#### [About this exercise]
From the entries that follow, work out how many lines contain "none". Write the number only.
── Data for the task
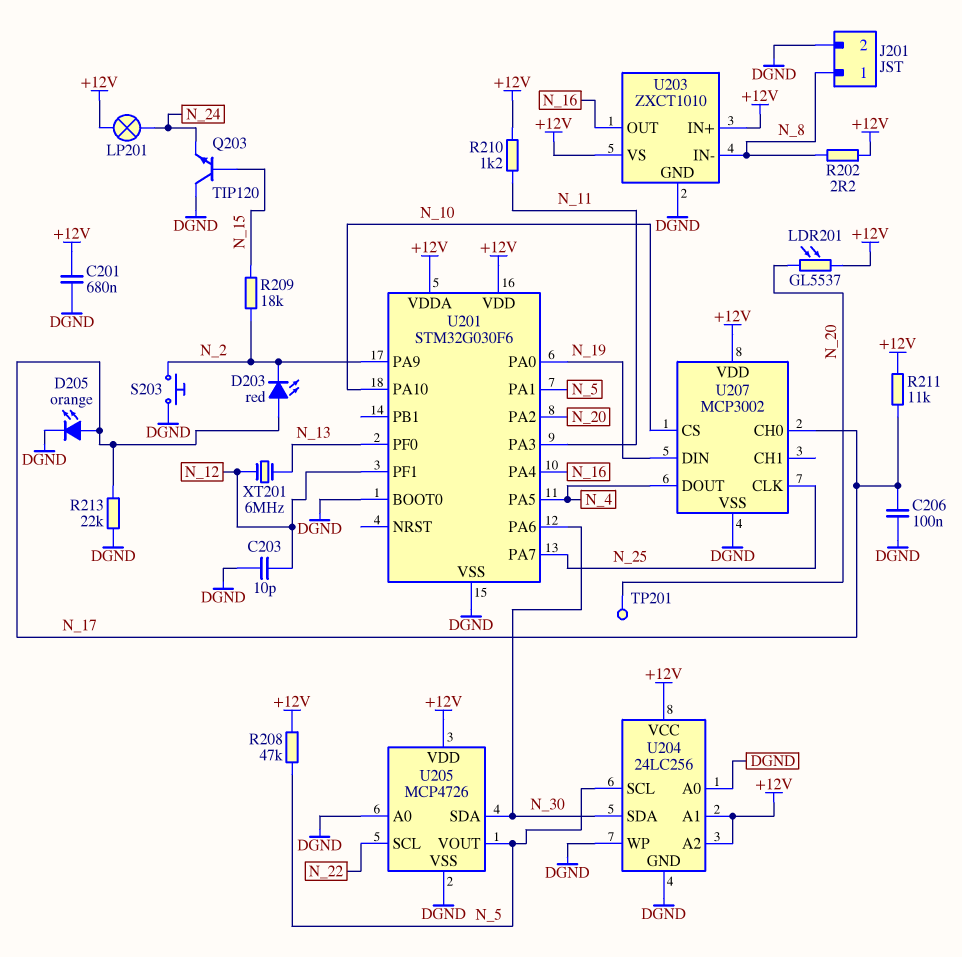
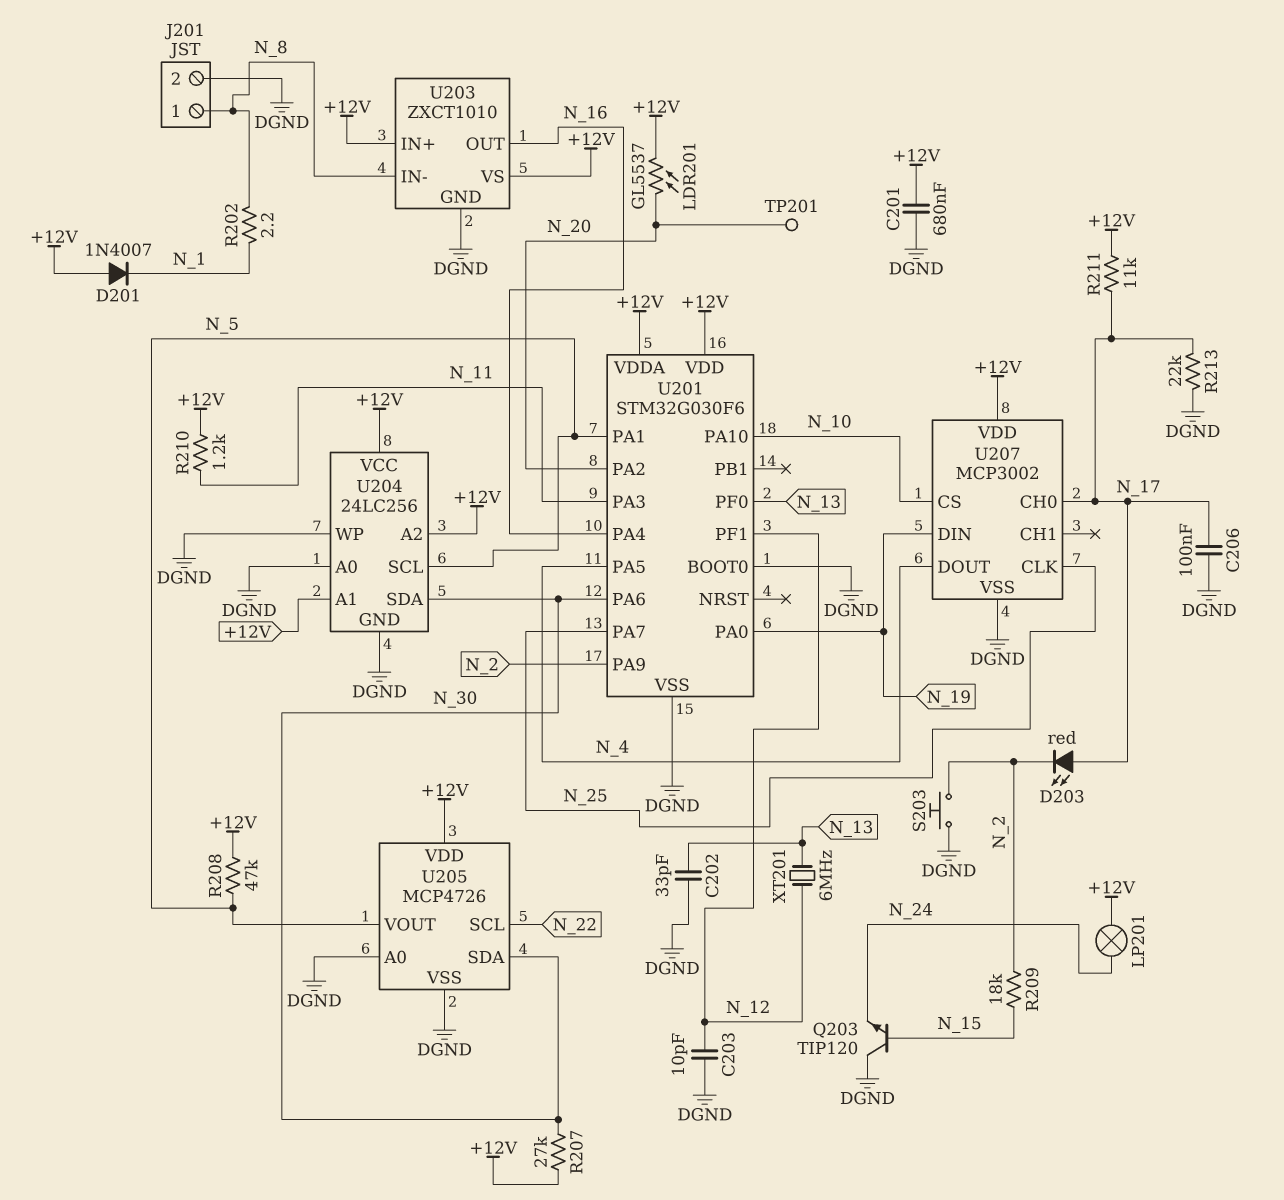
C202: none -> 33pF (DGND, N_13)
D201: none -> diode 1N4007 (A +12V, K N_1)
D205: LED orange (A N_17, K DGND) -> none
R202: 2.2 (+12V, N_8) -> 2.2 (N_1, N_8)
R207: none -> 27k (+12V, N_30)

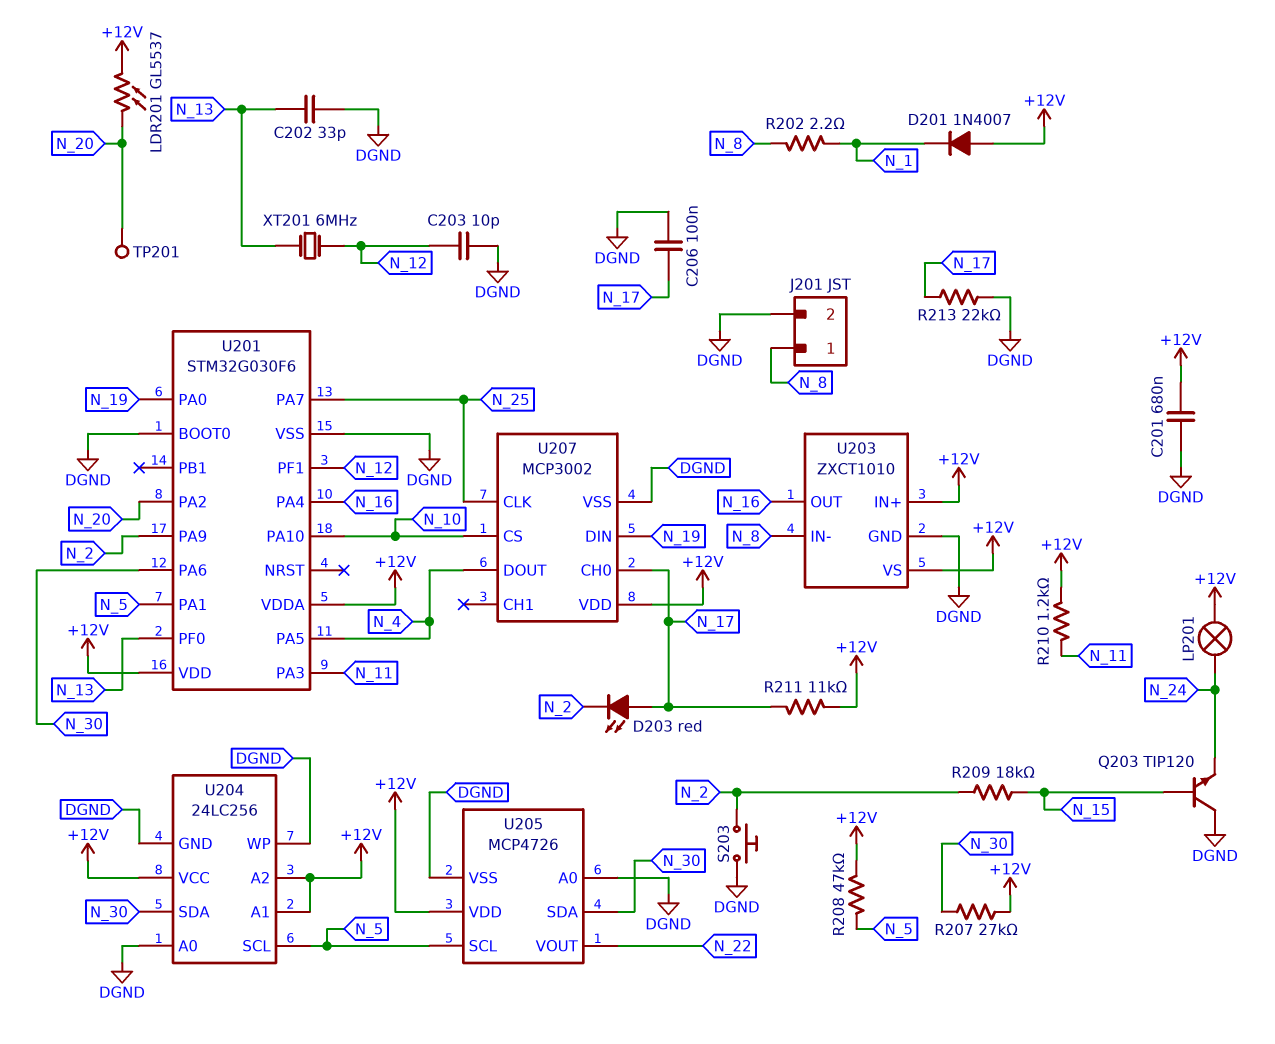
U205 pin SCL: N_22 -> N_5
U205 pin VOUT: N_5 -> N_22

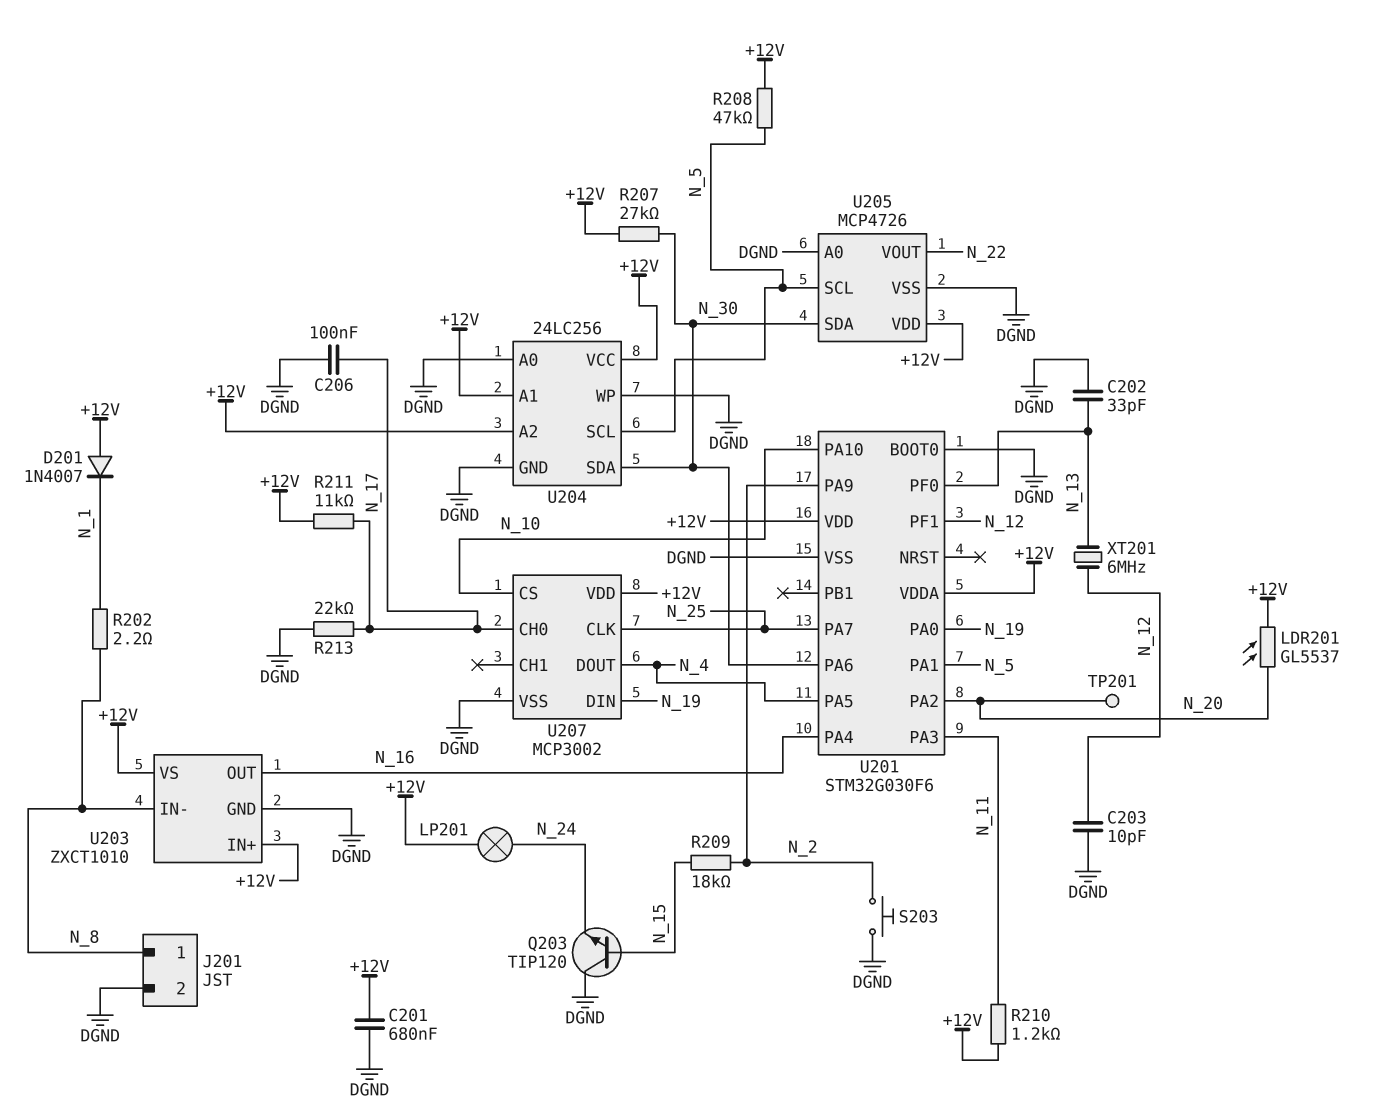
D203: LED red (A N_17, K N_2) -> none

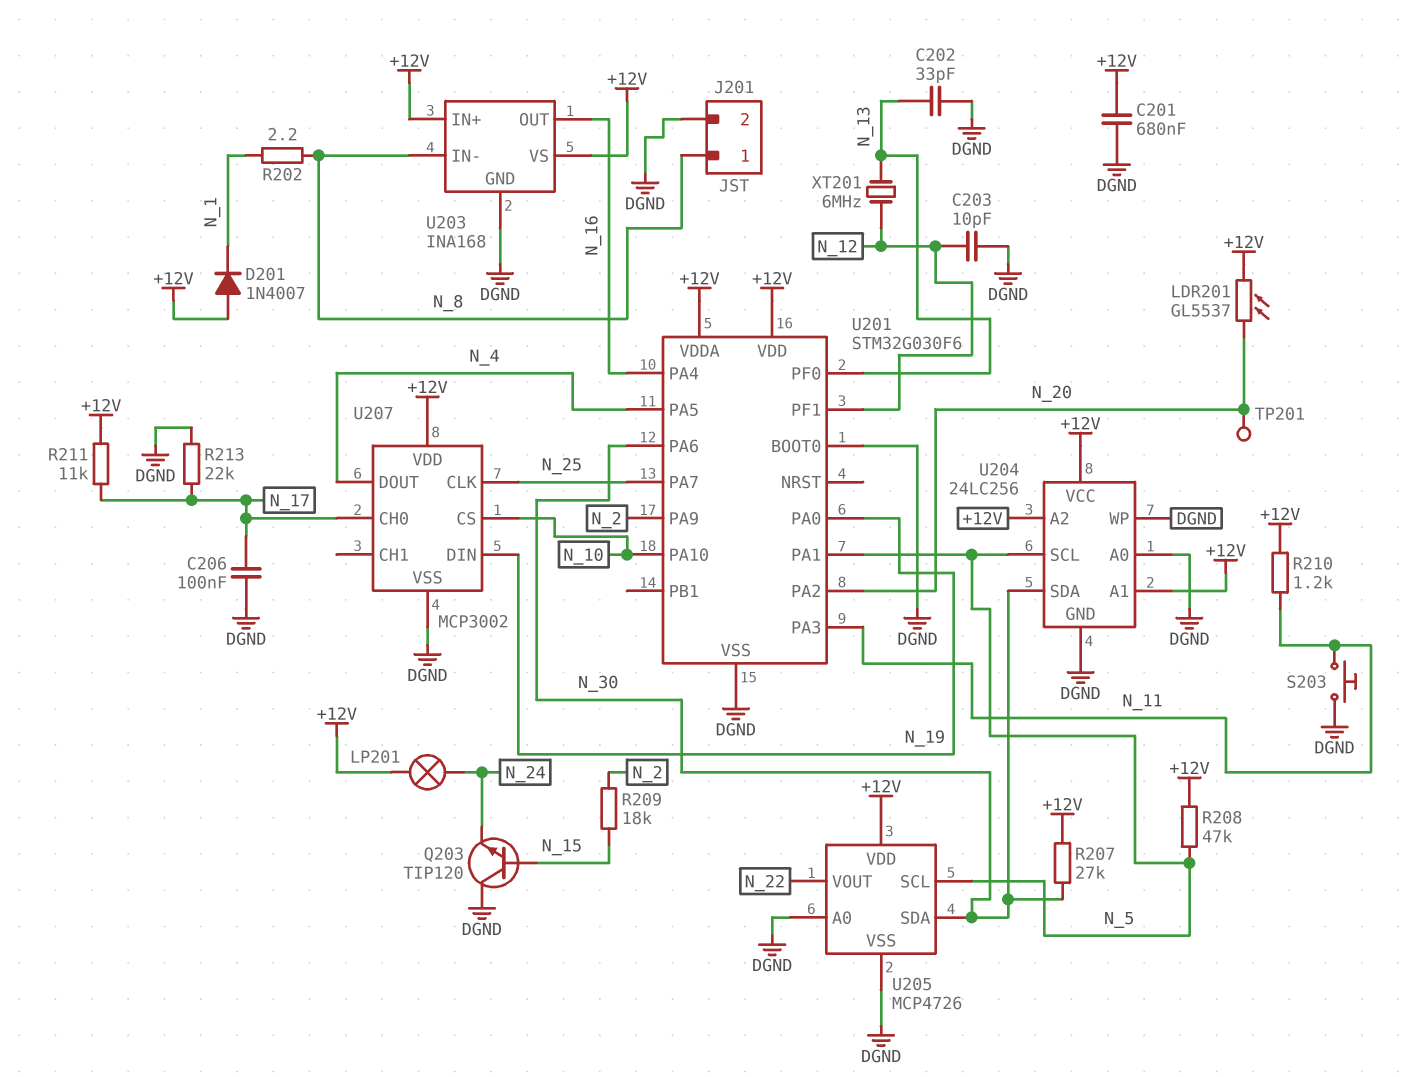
S203: button (DGND, N_2) -> button (DGND, N_11)
U203: ZXCT1010 -> INA168

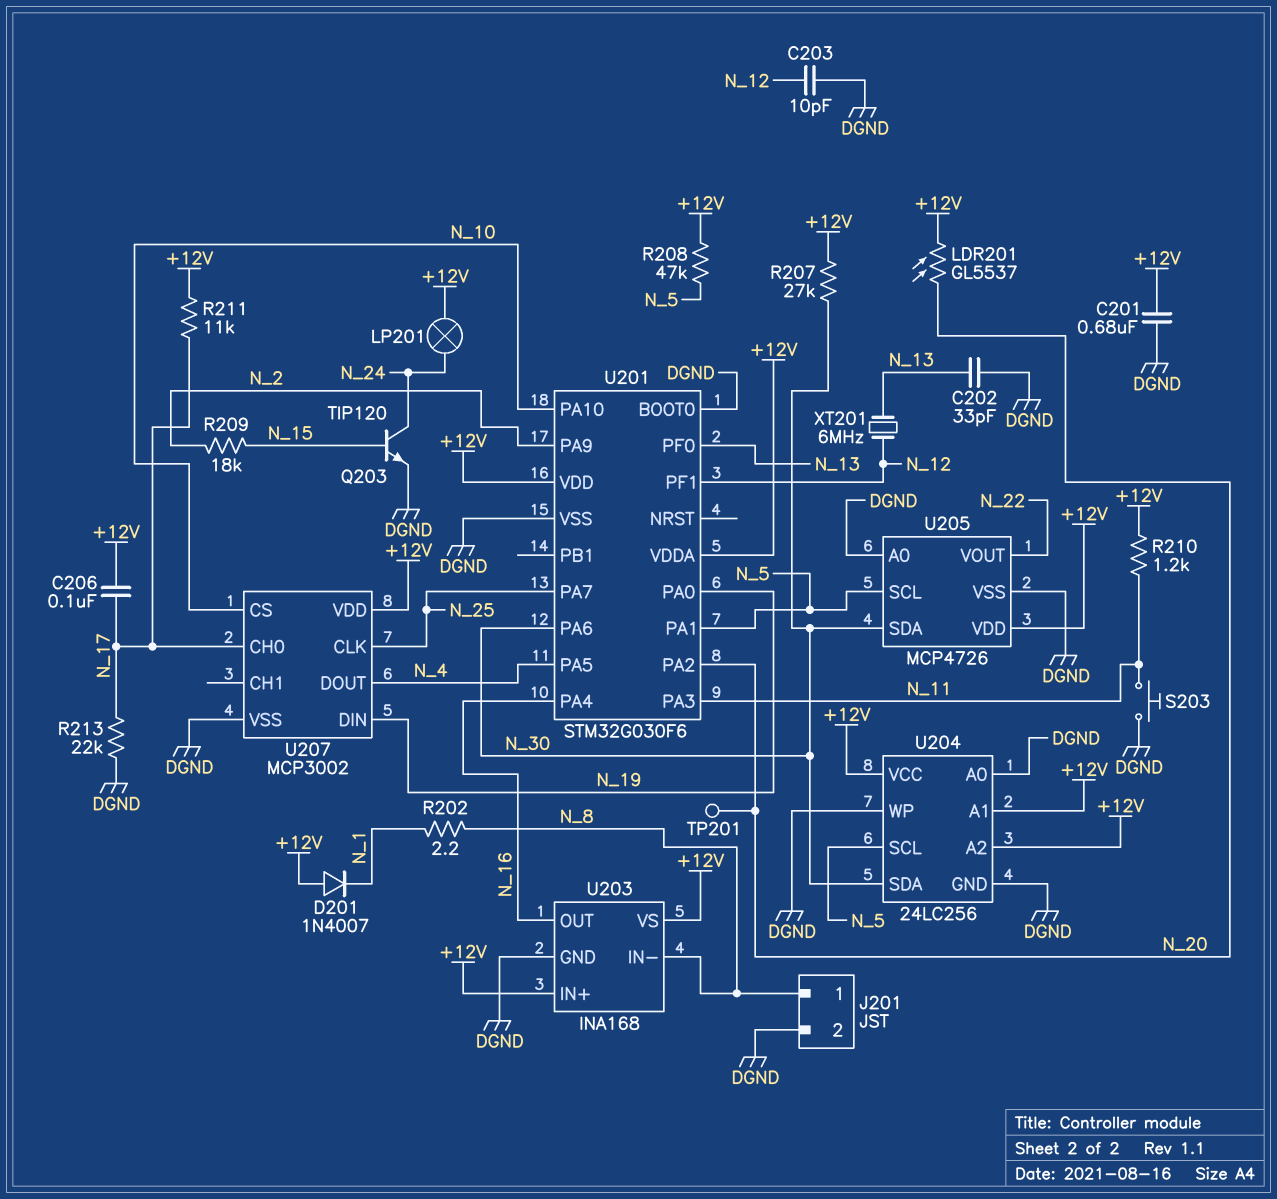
C206: 100nF (DGND, N_17) -> 100nF (+12V, N_17)
Q203: NPN TIP120 (B N_15, C DGND, E N_24) -> NPN TIP120 (B N_15, C N_24, E DGND)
────
#### [Exercise solution]
5